── EXERCISE DATA
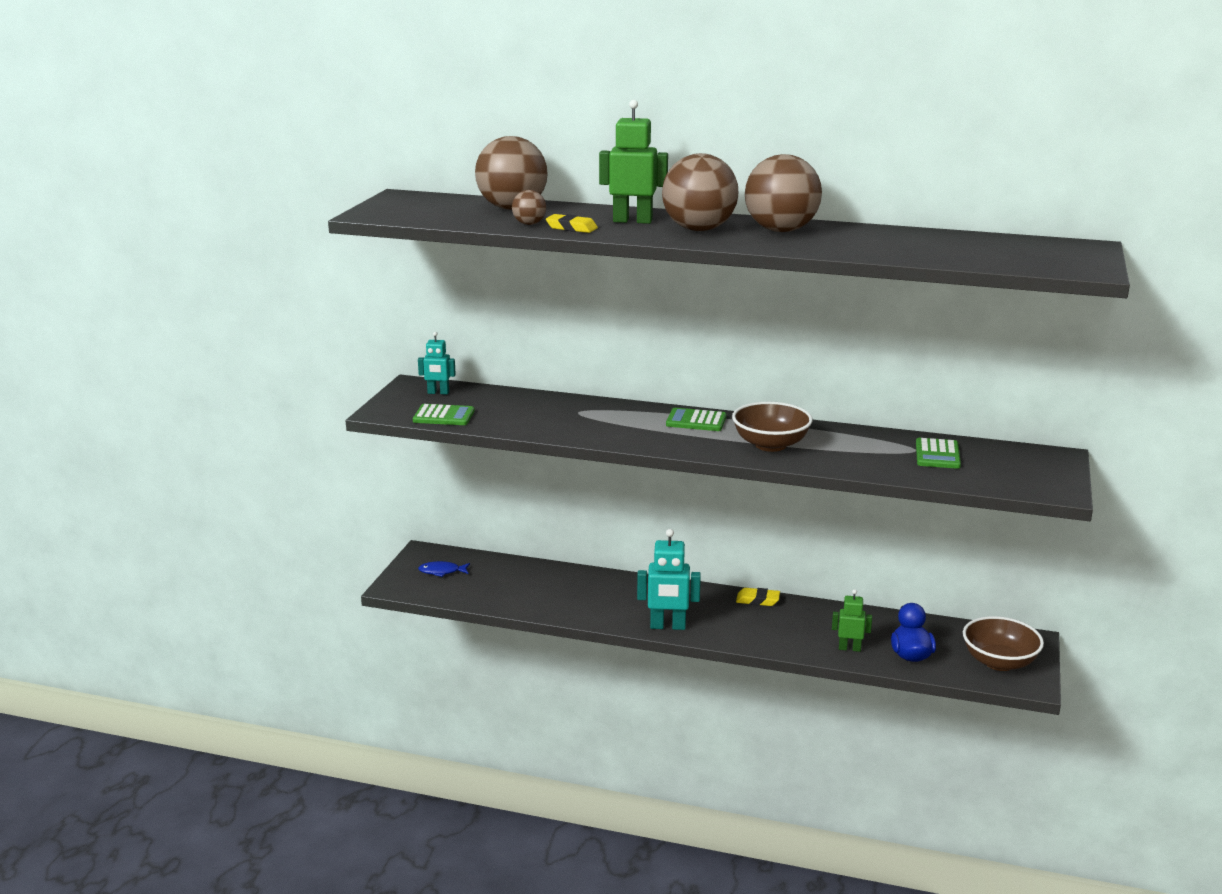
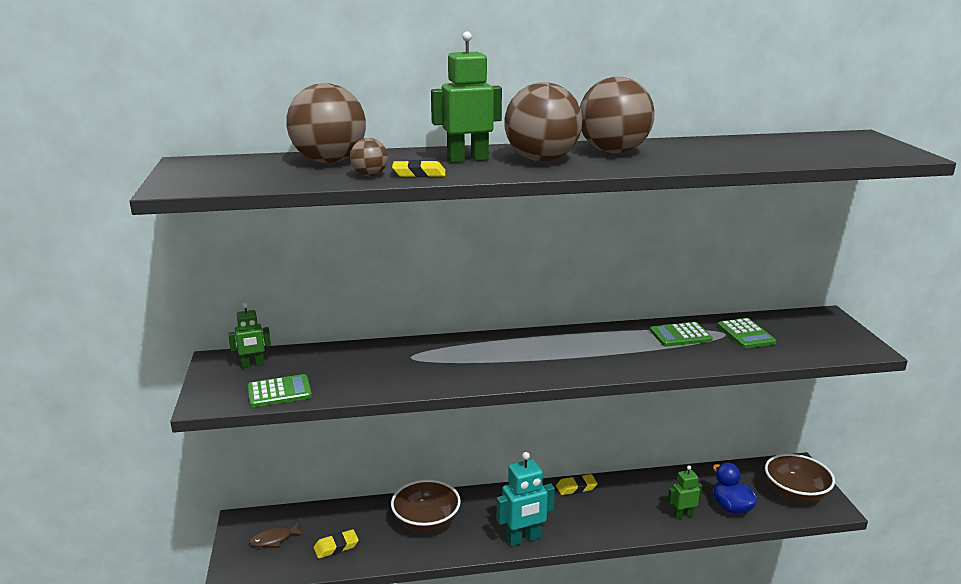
camera: 25 degrees left, 0 degrees up
(438, 393) = (253, 365): turquoise robot -> green robot
(442, 571) = (274, 539): blue fish -> brown fish
(491, 590) = (336, 547): none -> yellow eraser
(696, 421) = (525, 344): green calculator -> green calculator (680, 335)
(770, 445) = (611, 354): brown bowl -> brown bowl (426, 522)

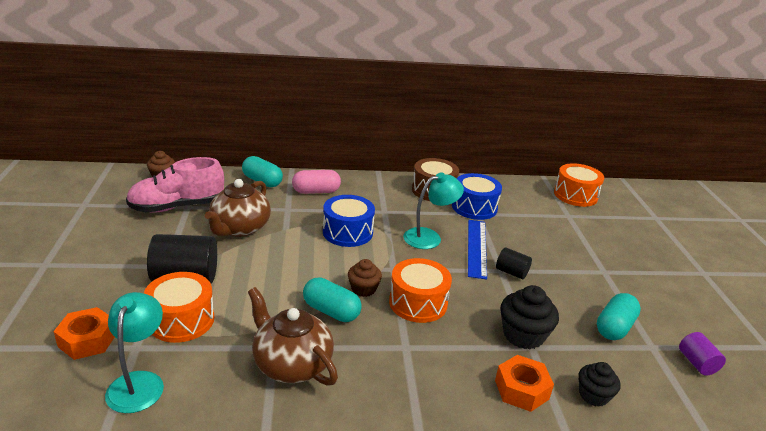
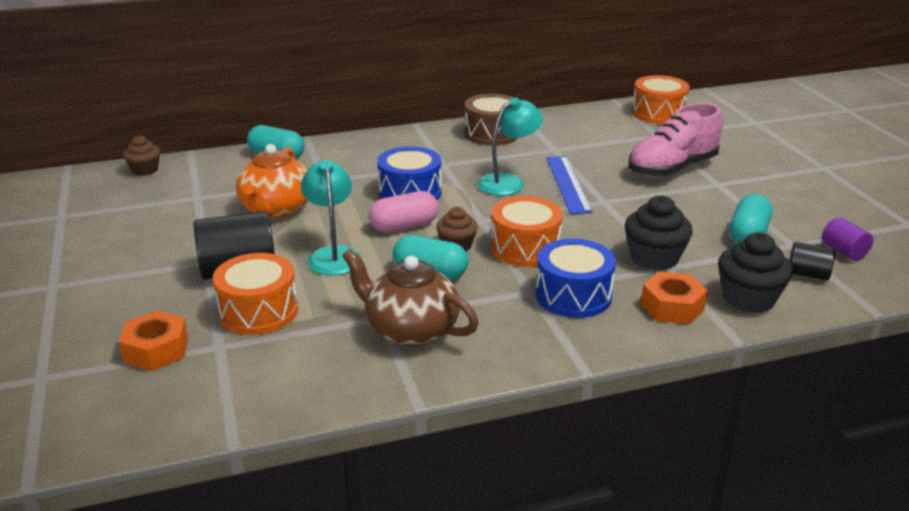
camera: 10 degrees left, 0 degrees up
(139, 382) = (243, 377): turquoise lamp -> turquoise lamp (333, 255)
(177, 207) = (184, 200): pink shoe -> pink shoe (672, 168)
(240, 228) = (276, 209): brown teapot -> orange teapot
(316, 191) = (350, 156): pink capsule -> pink capsule (404, 226)
(474, 207) = (547, 144): blue drum -> blue drum (573, 295)
(511, 272) = (617, 201): black cylinder -> black cylinder (808, 274)
(593, 395) = (748, 298): black cupcake -> black cupcake, size x1.57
────
Each line of the data should be quoted exactly, with pictures left out.

### ANSWER TO THE EXERCISE
camera: 25 degrees left, 0 degrees up
(438, 393) = (253, 365): turquoise robot -> green robot
(442, 571) = (274, 539): blue fish -> brown fish
(491, 590) = (336, 547): none -> yellow eraser
(696, 421) = (525, 344): green calculator -> green calculator (680, 335)
(770, 445) = (611, 354): brown bowl -> brown bowl (426, 522)

camera: 10 degrees left, 0 degrees up
(139, 382) = (243, 377): turquoise lamp -> turquoise lamp (333, 255)
(177, 207) = (184, 200): pink shoe -> pink shoe (672, 168)
(240, 228) = (276, 209): brown teapot -> orange teapot
(316, 191) = (350, 156): pink capsule -> pink capsule (404, 226)
(474, 207) = (547, 144): blue drum -> blue drum (573, 295)
(511, 272) = (617, 201): black cylinder -> black cylinder (808, 274)
(593, 395) = (748, 298): black cupcake -> black cupcake, size x1.57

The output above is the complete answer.